Output exactly the lines below, starting with the line that has "blue pentagon at" and going on through the line that has "brown diamond at (816, 708): moved 4 px down", both included, and no other lines.

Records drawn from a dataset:

# # # # #

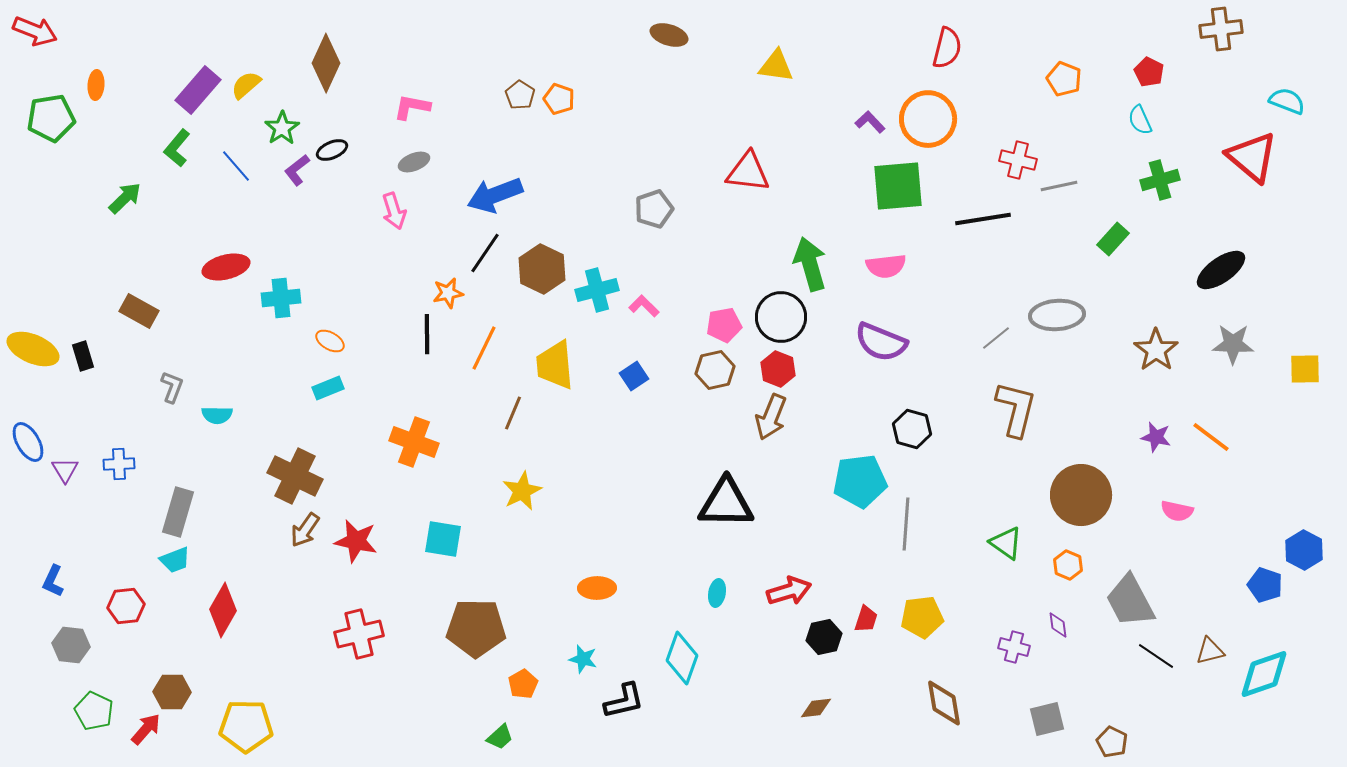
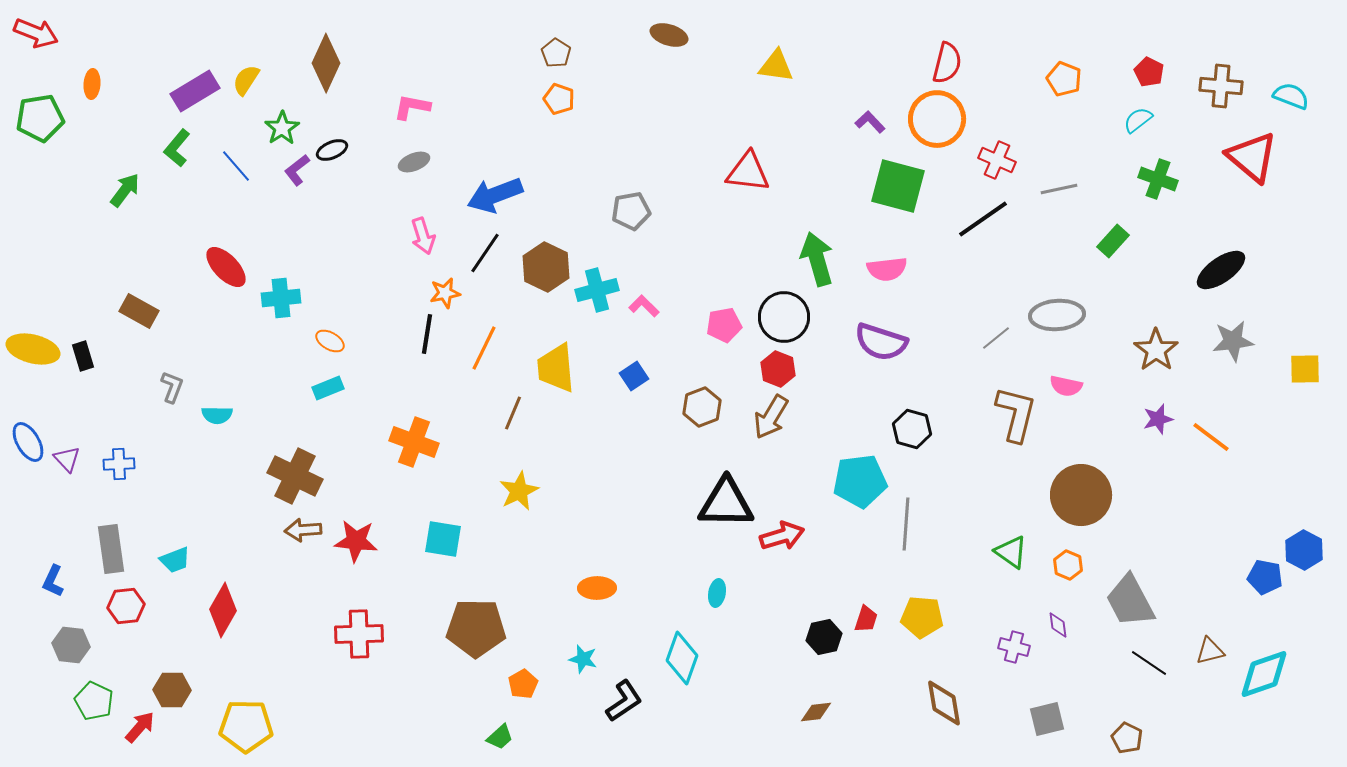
brown cross at (1221, 29): moved 57 px down; rotated 12 degrees clockwise
red arrow at (35, 31): moved 1 px right, 2 px down
red semicircle at (947, 48): moved 15 px down
orange ellipse at (96, 85): moved 4 px left, 1 px up
yellow semicircle at (246, 85): moved 5 px up; rotated 16 degrees counterclockwise
purple rectangle at (198, 90): moved 3 px left, 1 px down; rotated 18 degrees clockwise
brown pentagon at (520, 95): moved 36 px right, 42 px up
cyan semicircle at (1287, 101): moved 4 px right, 5 px up
green pentagon at (51, 118): moved 11 px left
orange circle at (928, 119): moved 9 px right
cyan semicircle at (1140, 120): moved 2 px left; rotated 76 degrees clockwise
red cross at (1018, 160): moved 21 px left; rotated 9 degrees clockwise
green cross at (1160, 180): moved 2 px left, 1 px up; rotated 36 degrees clockwise
green square at (898, 186): rotated 20 degrees clockwise
gray line at (1059, 186): moved 3 px down
green arrow at (125, 198): moved 8 px up; rotated 9 degrees counterclockwise
gray pentagon at (654, 209): moved 23 px left, 2 px down; rotated 9 degrees clockwise
pink arrow at (394, 211): moved 29 px right, 25 px down
black line at (983, 219): rotated 26 degrees counterclockwise
green rectangle at (1113, 239): moved 2 px down
green arrow at (810, 264): moved 7 px right, 5 px up
pink semicircle at (886, 266): moved 1 px right, 3 px down
red ellipse at (226, 267): rotated 60 degrees clockwise
brown hexagon at (542, 269): moved 4 px right, 2 px up
orange star at (448, 293): moved 3 px left
black circle at (781, 317): moved 3 px right
black line at (427, 334): rotated 9 degrees clockwise
purple semicircle at (881, 342): rotated 4 degrees counterclockwise
gray star at (1233, 344): moved 3 px up; rotated 9 degrees counterclockwise
yellow ellipse at (33, 349): rotated 9 degrees counterclockwise
yellow trapezoid at (555, 365): moved 1 px right, 3 px down
brown hexagon at (715, 370): moved 13 px left, 37 px down; rotated 9 degrees counterclockwise
brown L-shape at (1016, 409): moved 5 px down
brown arrow at (771, 417): rotated 9 degrees clockwise
purple star at (1156, 437): moved 2 px right, 18 px up; rotated 28 degrees counterclockwise
purple triangle at (65, 470): moved 2 px right, 11 px up; rotated 12 degrees counterclockwise
yellow star at (522, 491): moved 3 px left
pink semicircle at (1177, 511): moved 111 px left, 125 px up
gray rectangle at (178, 512): moved 67 px left, 37 px down; rotated 24 degrees counterclockwise
brown arrow at (305, 530): moved 2 px left; rotated 51 degrees clockwise
red star at (356, 541): rotated 6 degrees counterclockwise
green triangle at (1006, 543): moved 5 px right, 9 px down
blue pentagon at (1265, 585): moved 8 px up; rotated 8 degrees counterclockwise
red arrow at (789, 591): moved 7 px left, 55 px up
yellow pentagon at (922, 617): rotated 12 degrees clockwise
red cross at (359, 634): rotated 12 degrees clockwise
black line at (1156, 656): moved 7 px left, 7 px down
brown hexagon at (172, 692): moved 2 px up
black L-shape at (624, 701): rotated 21 degrees counterclockwise
brown diamond at (816, 708): moved 4 px down
green pentagon at (94, 711): moved 10 px up
red arrow at (146, 729): moved 6 px left, 2 px up
brown pentagon at (1112, 742): moved 15 px right, 4 px up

# # # # #

Answer to the problem:
blue pentagon at (1265, 585): moved 8 px up; rotated 8 degrees counterclockwise
red arrow at (789, 591): moved 7 px left, 55 px up
yellow pentagon at (922, 617): rotated 12 degrees clockwise
red cross at (359, 634): rotated 12 degrees clockwise
black line at (1156, 656): moved 7 px left, 7 px down
brown hexagon at (172, 692): moved 2 px up
black L-shape at (624, 701): rotated 21 degrees counterclockwise
brown diamond at (816, 708): moved 4 px down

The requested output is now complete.